### TASK
Please copy every line of the data in which the string "brązowy" appears.
RECORDS PROVIDED START
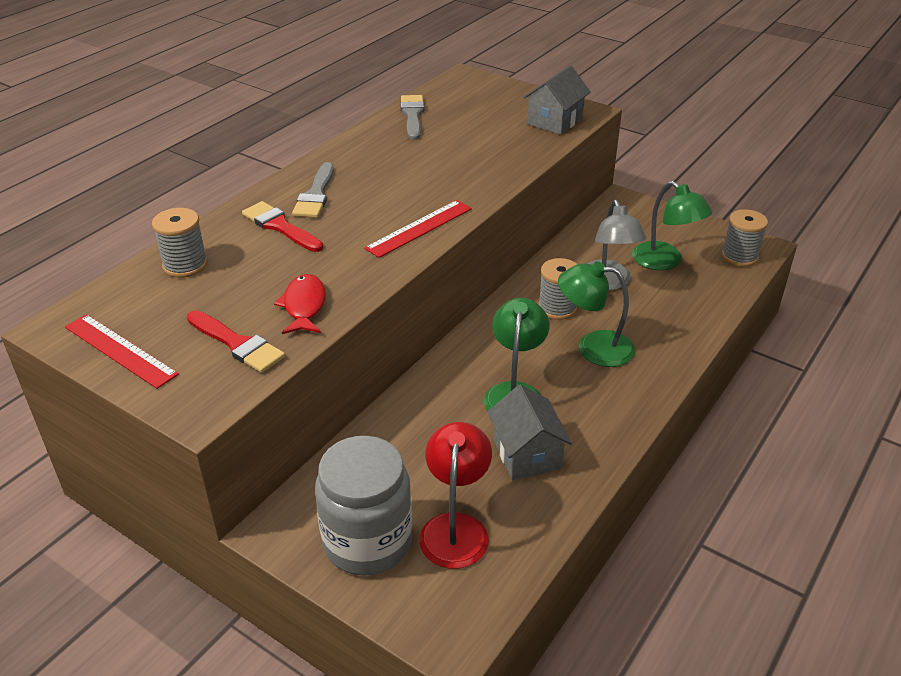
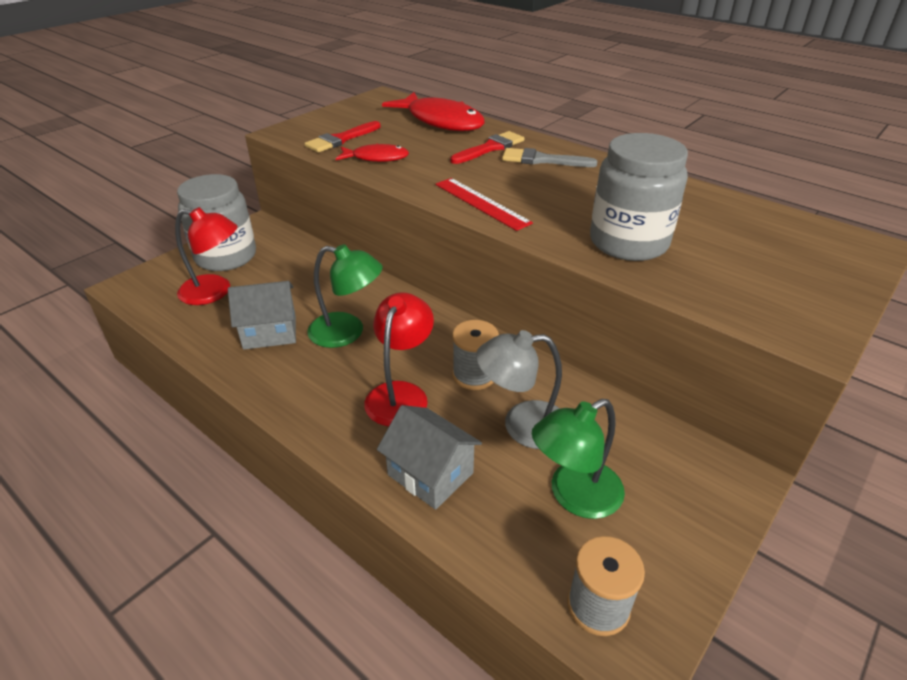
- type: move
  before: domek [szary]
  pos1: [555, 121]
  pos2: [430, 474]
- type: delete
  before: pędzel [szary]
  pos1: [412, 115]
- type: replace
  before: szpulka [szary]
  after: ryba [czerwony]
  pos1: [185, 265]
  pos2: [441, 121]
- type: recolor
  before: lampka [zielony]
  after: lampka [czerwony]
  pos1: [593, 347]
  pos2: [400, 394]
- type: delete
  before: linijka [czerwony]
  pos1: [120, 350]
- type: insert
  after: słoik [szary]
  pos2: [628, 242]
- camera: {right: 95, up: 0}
RECORDS PROVIDED END
RECORDS PROVIDED START
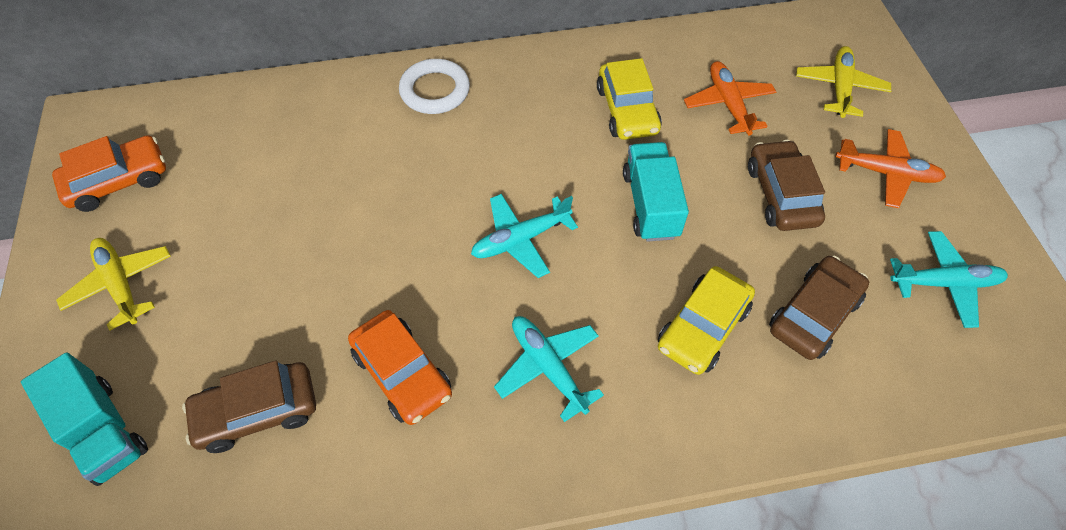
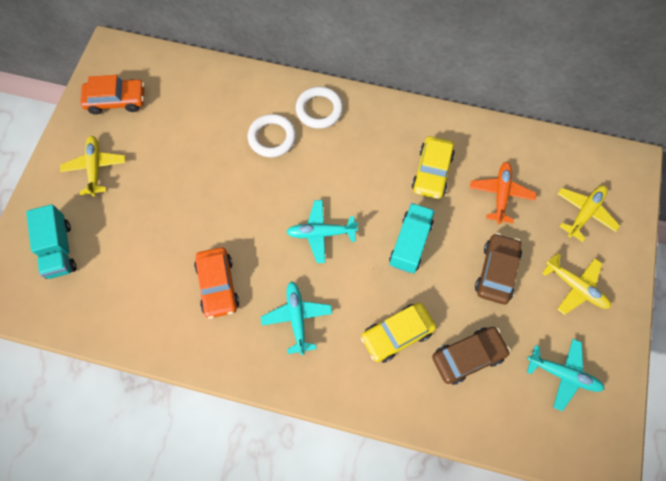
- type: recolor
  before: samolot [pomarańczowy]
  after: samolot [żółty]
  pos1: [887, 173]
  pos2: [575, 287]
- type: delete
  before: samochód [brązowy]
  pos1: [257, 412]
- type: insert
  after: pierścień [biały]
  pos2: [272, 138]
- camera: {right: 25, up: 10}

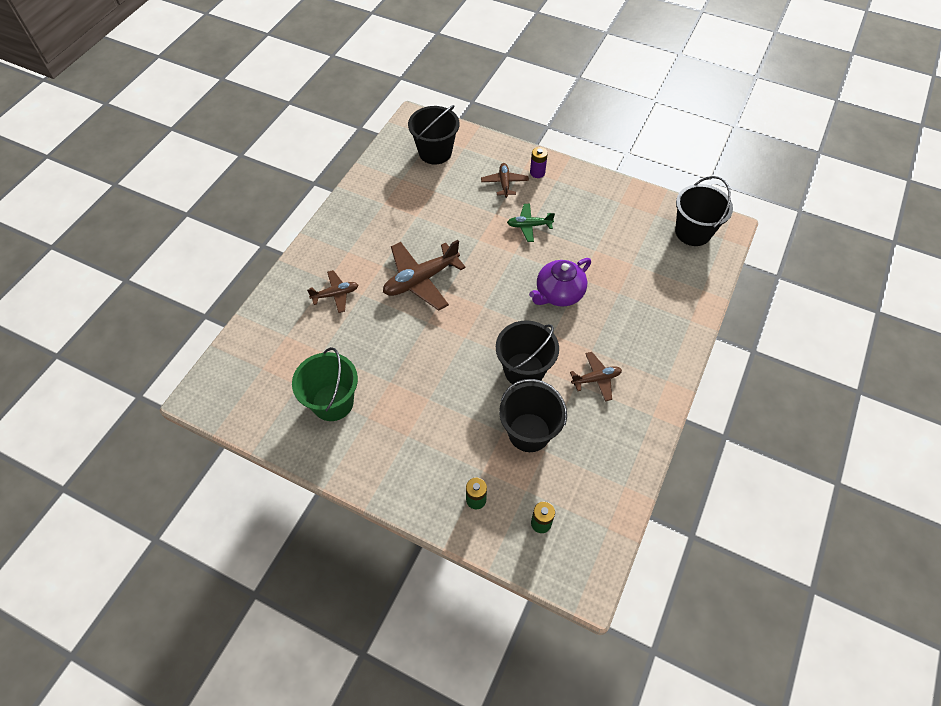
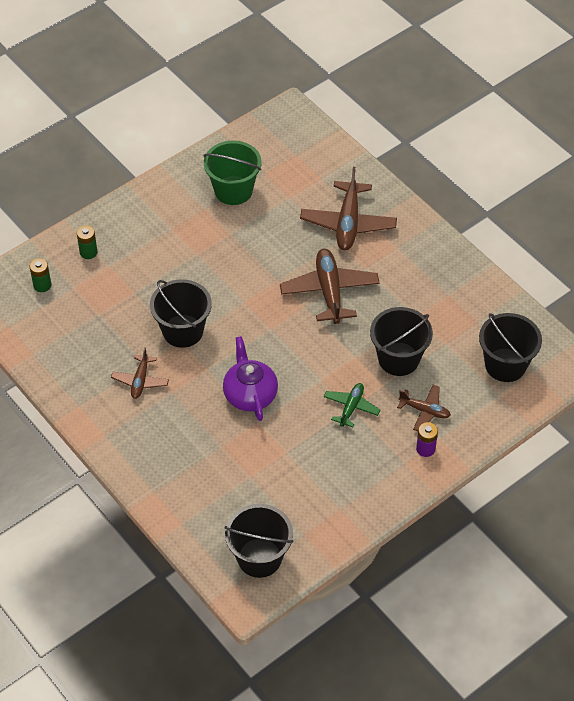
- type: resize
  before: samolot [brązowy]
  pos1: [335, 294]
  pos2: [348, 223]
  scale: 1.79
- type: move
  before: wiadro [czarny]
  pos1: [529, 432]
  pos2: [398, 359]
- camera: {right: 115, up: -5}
RECORDS PROVIDED END
RECORDS PROVIDED START
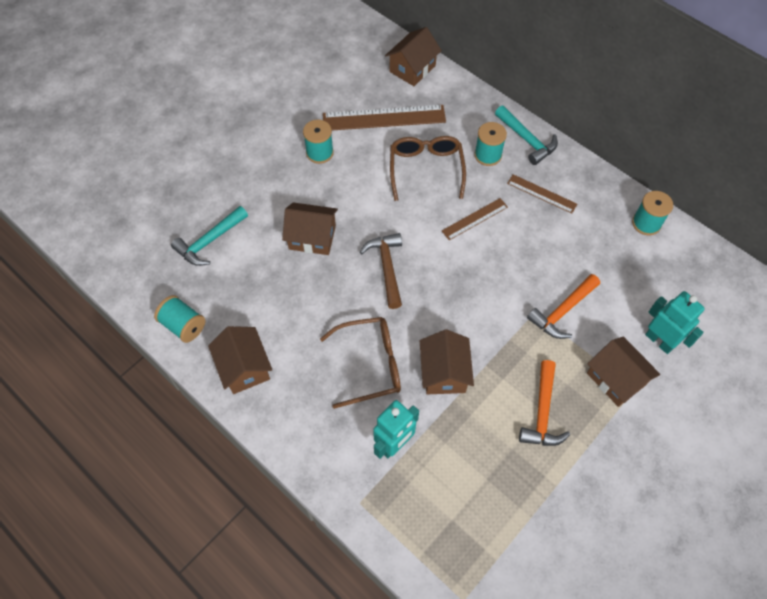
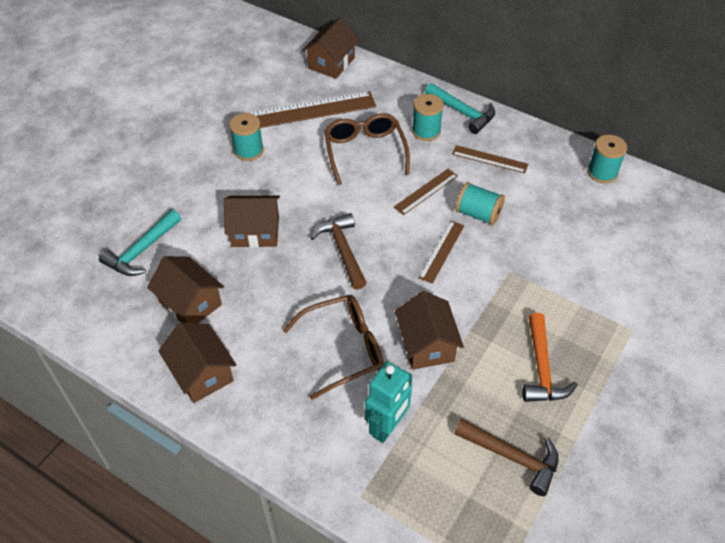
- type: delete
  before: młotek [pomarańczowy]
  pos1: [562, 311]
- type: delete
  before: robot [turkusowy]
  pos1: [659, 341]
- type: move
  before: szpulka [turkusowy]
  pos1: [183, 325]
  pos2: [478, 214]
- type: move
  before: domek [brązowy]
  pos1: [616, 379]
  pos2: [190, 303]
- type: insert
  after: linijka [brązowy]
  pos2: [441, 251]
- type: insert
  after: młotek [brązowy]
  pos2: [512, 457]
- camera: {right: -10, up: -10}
RECORDS PROVIDED END
### YOUR SOLUTION
  before: samochód [brązowy]
  before: samolot [brązowy]
  before: domek [brązowy]
  after: linijka [brązowy]
  after: młotek [brązowy]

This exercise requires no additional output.